Data records
═══
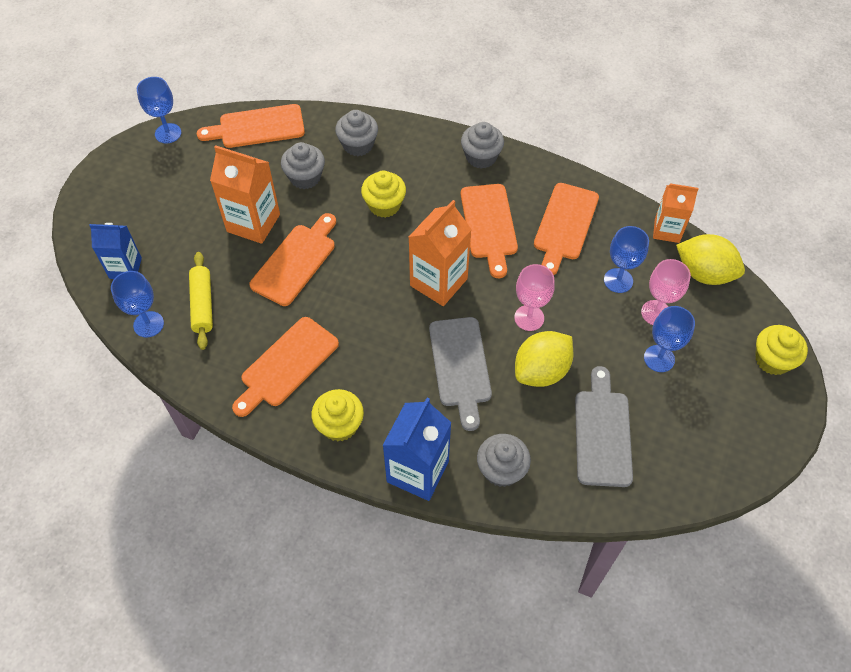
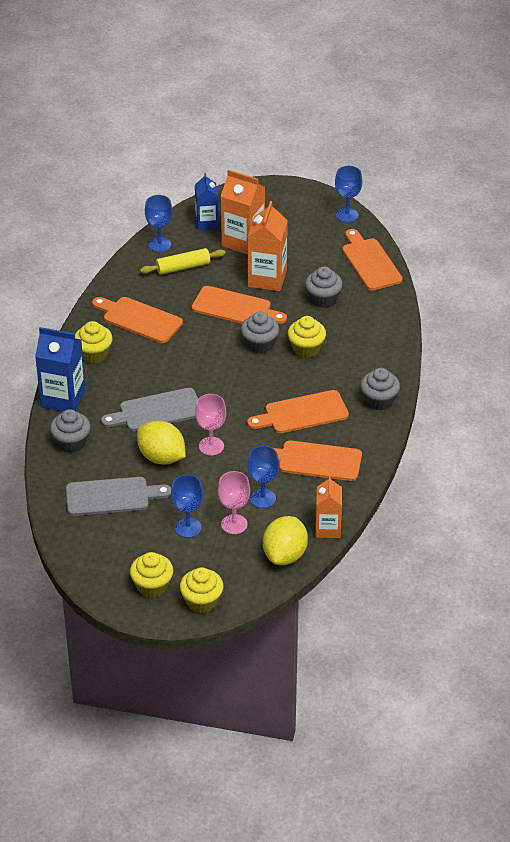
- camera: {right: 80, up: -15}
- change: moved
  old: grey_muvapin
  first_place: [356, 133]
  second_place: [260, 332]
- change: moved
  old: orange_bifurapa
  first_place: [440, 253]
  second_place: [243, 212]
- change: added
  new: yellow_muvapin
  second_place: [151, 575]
═══
For this exercise, copy the lines from the one that contains "first_place: [440, 253]" through the last line of the records, exactly and only those.

  first_place: [440, 253]
  second_place: [243, 212]
- change: added
  new: yellow_muvapin
  second_place: [151, 575]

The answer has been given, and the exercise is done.